(Data records):

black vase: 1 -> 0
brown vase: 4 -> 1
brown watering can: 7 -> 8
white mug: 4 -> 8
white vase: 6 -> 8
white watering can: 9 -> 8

(Problem description): Output only the number of lines in the data above that include the word "vase".

(Answer below): 3